[Source records]
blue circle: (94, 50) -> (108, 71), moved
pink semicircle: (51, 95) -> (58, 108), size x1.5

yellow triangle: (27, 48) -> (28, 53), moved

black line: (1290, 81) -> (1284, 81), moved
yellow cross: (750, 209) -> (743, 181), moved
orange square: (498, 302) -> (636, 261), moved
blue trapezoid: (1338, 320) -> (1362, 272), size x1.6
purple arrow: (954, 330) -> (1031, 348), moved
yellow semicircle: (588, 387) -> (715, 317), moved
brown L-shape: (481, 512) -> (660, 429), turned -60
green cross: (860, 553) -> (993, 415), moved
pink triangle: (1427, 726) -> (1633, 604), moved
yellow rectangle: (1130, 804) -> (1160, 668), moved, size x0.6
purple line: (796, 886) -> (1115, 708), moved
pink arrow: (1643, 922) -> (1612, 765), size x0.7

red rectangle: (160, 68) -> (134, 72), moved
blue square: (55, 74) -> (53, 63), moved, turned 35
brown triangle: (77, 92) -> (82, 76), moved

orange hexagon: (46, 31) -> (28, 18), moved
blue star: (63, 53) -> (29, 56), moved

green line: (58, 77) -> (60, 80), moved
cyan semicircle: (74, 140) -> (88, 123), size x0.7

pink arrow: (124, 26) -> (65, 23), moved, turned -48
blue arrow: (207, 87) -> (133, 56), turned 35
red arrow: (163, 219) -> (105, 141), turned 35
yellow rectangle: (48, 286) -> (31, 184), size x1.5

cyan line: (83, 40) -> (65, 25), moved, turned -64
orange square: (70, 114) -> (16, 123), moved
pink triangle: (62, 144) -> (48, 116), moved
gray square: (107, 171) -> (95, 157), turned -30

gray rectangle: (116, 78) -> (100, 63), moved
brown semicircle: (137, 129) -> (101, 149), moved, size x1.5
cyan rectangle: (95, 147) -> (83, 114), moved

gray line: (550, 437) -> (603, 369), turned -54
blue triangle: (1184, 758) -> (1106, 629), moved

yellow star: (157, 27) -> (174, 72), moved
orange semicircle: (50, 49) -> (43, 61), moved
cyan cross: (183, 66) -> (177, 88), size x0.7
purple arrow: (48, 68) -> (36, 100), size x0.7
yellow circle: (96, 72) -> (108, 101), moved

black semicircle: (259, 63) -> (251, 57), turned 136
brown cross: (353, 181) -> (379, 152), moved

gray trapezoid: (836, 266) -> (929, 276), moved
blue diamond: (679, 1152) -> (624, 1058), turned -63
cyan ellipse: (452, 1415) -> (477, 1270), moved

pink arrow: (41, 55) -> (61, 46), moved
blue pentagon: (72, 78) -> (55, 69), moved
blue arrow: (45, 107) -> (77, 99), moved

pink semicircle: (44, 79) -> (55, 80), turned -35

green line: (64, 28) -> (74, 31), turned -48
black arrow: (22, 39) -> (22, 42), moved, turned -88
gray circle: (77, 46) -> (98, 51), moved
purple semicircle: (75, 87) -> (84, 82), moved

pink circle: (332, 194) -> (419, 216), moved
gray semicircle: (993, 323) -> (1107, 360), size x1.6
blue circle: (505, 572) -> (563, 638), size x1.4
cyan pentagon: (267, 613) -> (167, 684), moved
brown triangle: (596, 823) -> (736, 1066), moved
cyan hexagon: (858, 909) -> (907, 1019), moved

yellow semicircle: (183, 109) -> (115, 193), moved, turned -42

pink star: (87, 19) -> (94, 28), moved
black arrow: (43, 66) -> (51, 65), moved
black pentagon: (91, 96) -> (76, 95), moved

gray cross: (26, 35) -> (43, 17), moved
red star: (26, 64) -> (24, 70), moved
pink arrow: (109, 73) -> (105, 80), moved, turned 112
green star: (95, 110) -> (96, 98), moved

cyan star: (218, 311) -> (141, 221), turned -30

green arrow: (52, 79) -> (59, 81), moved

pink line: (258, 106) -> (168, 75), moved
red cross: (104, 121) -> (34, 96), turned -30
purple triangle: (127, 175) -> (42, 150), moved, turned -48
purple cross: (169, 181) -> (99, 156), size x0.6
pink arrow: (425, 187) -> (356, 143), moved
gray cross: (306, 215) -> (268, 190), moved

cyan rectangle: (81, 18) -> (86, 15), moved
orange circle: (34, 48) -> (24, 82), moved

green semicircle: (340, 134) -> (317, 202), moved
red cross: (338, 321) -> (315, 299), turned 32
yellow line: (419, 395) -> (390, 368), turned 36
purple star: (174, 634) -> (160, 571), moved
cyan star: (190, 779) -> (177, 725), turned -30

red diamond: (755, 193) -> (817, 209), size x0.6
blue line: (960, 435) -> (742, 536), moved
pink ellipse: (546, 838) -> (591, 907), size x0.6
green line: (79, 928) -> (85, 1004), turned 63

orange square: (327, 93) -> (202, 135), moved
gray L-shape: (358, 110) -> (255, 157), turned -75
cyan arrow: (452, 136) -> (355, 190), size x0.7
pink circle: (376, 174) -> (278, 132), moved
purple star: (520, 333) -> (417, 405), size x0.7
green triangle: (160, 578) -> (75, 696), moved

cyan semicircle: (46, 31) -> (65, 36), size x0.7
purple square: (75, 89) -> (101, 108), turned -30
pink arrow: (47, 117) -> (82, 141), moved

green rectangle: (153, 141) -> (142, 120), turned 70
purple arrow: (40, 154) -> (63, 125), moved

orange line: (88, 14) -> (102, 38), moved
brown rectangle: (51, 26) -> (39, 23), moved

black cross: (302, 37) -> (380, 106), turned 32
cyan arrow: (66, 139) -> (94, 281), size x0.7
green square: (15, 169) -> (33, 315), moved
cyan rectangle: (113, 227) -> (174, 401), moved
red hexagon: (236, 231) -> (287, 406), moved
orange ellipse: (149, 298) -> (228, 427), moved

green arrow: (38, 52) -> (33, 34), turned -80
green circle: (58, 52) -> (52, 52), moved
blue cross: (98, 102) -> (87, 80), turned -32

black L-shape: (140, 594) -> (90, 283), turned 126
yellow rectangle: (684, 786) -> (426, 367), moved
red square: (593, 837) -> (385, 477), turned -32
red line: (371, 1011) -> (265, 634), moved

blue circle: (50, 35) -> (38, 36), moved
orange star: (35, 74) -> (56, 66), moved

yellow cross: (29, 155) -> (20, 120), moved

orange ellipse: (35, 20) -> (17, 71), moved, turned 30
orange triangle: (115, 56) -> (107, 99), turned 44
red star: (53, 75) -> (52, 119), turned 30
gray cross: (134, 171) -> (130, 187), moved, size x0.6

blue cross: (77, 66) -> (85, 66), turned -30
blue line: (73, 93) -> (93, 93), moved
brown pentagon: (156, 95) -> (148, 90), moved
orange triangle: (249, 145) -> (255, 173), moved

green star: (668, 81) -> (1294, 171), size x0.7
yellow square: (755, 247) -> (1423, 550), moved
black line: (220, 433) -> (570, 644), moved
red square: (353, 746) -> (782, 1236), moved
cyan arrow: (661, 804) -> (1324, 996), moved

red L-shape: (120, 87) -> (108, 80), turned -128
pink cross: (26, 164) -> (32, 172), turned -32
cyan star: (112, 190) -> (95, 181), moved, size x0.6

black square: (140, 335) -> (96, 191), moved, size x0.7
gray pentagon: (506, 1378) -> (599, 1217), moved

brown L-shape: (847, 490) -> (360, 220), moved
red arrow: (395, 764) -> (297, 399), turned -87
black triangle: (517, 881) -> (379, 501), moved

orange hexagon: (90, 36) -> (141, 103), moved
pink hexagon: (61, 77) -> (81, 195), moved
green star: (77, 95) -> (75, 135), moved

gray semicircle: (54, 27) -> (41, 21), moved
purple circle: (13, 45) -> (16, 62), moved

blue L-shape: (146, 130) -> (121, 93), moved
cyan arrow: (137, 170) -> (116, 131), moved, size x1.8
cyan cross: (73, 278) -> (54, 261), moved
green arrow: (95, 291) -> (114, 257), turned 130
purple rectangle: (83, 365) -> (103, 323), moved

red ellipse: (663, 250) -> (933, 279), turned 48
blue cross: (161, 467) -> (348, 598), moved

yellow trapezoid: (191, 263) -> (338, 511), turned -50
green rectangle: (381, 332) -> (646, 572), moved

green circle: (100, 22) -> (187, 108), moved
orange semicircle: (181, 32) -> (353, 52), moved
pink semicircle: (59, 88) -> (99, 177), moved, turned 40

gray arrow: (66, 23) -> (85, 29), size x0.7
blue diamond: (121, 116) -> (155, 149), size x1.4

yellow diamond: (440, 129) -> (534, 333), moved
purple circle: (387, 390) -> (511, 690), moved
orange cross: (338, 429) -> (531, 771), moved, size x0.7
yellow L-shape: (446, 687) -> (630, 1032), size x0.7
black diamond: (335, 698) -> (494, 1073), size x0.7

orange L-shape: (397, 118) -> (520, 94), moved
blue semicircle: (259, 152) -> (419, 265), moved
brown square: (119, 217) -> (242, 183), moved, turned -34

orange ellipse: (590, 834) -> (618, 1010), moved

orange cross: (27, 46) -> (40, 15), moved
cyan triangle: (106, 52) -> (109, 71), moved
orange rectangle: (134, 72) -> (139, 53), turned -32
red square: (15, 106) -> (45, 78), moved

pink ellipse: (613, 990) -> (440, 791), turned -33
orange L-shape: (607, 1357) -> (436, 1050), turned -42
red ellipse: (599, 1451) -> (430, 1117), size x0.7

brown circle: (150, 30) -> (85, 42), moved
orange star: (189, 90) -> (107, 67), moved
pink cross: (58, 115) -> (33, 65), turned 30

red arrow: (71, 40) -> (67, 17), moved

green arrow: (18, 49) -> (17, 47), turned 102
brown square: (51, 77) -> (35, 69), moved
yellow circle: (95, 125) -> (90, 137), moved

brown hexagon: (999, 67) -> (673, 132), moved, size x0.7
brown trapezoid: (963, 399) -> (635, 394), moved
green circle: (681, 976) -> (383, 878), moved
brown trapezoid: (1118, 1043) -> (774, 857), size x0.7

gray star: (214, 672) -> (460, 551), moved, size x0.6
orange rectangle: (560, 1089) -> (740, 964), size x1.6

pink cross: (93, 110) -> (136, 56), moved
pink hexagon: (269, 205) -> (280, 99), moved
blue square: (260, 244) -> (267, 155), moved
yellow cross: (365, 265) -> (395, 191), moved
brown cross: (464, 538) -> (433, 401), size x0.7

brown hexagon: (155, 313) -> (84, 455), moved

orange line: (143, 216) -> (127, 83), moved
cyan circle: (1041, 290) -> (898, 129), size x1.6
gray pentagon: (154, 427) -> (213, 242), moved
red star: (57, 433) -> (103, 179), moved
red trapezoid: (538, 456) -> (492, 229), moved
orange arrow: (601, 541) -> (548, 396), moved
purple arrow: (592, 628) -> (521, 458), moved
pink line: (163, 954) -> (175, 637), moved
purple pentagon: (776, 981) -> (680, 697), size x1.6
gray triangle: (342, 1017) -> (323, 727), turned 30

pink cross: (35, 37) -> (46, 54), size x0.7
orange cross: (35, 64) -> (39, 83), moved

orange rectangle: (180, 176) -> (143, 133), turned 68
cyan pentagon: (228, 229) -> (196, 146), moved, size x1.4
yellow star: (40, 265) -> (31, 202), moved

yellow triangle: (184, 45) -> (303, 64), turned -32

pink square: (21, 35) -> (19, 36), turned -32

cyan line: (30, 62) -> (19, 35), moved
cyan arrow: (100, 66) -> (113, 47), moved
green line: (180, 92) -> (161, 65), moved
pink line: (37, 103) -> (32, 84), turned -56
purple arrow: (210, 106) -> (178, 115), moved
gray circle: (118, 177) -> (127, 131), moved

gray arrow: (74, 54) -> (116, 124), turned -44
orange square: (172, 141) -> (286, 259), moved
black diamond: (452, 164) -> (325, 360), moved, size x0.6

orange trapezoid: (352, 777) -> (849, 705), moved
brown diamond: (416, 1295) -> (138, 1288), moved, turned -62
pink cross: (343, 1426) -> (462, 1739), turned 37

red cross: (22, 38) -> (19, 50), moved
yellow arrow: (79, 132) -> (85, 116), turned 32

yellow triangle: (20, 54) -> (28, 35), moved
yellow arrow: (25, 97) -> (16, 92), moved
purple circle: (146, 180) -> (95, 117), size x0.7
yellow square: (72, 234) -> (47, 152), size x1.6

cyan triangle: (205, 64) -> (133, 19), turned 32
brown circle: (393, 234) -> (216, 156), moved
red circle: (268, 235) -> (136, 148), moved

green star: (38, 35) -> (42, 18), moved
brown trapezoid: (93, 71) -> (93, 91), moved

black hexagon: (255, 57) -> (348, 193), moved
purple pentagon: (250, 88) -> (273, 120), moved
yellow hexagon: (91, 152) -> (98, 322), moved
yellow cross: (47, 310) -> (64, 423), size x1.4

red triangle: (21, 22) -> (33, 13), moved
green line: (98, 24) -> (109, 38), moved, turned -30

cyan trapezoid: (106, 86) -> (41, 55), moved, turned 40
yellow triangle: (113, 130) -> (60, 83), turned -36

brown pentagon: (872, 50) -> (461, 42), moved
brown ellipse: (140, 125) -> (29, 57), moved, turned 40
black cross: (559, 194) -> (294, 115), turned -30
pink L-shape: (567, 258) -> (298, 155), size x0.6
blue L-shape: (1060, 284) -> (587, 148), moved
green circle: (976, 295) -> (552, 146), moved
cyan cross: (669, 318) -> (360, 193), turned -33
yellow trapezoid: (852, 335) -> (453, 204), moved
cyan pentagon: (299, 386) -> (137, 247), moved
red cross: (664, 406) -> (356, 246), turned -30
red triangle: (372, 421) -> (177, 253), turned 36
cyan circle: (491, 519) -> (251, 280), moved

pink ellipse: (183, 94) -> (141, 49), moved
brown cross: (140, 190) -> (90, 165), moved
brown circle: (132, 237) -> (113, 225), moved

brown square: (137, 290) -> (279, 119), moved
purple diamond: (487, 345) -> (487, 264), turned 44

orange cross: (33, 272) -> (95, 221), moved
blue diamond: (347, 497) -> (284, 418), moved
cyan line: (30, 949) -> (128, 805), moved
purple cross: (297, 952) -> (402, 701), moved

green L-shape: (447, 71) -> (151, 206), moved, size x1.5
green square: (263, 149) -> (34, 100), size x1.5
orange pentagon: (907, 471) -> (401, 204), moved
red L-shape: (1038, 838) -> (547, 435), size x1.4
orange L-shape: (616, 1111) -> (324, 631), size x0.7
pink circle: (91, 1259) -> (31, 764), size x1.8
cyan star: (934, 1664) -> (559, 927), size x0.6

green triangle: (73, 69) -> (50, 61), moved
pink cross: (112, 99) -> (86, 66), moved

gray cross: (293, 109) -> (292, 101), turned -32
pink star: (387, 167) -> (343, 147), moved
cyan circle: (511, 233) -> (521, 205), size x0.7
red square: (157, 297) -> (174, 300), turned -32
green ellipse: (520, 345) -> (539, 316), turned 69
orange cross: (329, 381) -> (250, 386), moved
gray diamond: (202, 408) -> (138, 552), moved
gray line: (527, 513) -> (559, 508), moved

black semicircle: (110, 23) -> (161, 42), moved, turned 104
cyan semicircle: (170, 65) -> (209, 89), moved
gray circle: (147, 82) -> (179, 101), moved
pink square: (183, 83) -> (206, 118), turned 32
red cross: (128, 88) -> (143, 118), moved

_Task to carry out_
What you return must be the lines above that run from the line with "yellow cross: (29, 155) -> (20, 120), moved" to the line with "black square: (140, 335)", inclusive, each copied exactly.

_Answer to the exercise_
yellow cross: (29, 155) -> (20, 120), moved

orange ellipse: (35, 20) -> (17, 71), moved, turned 30
orange triangle: (115, 56) -> (107, 99), turned 44
red star: (53, 75) -> (52, 119), turned 30
gray cross: (134, 171) -> (130, 187), moved, size x0.6

blue cross: (77, 66) -> (85, 66), turned -30
blue line: (73, 93) -> (93, 93), moved
brown pentagon: (156, 95) -> (148, 90), moved
orange triangle: (249, 145) -> (255, 173), moved

green star: (668, 81) -> (1294, 171), size x0.7
yellow square: (755, 247) -> (1423, 550), moved
black line: (220, 433) -> (570, 644), moved
red square: (353, 746) -> (782, 1236), moved
cyan arrow: (661, 804) -> (1324, 996), moved

red L-shape: (120, 87) -> (108, 80), turned -128
pink cross: (26, 164) -> (32, 172), turned -32
cyan star: (112, 190) -> (95, 181), moved, size x0.6

black square: (140, 335) -> (96, 191), moved, size x0.7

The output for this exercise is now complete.